___ Data provided
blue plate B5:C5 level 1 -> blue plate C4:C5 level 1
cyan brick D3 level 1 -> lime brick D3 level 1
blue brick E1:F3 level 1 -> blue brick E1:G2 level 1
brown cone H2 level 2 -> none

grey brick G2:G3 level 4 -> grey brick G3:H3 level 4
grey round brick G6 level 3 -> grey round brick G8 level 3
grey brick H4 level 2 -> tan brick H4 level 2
______
___ Data provided
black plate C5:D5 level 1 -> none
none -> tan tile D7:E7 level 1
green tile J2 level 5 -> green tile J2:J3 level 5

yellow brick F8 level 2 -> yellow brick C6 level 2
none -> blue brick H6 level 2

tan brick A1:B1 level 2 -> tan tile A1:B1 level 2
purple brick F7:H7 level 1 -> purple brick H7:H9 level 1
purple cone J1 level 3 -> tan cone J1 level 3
______
§ Task to carry out:
Reproduce exactly the stretch of the material above that starts at the line with "none -> tan tile D7:E7 level 1" and ends at the line with "purple cone J1 level 3 -> tan cone J1 level 3", both included, and nothing else.

§ Solution to this task:
none -> tan tile D7:E7 level 1
green tile J2 level 5 -> green tile J2:J3 level 5

yellow brick F8 level 2 -> yellow brick C6 level 2
none -> blue brick H6 level 2

tan brick A1:B1 level 2 -> tan tile A1:B1 level 2
purple brick F7:H7 level 1 -> purple brick H7:H9 level 1
purple cone J1 level 3 -> tan cone J1 level 3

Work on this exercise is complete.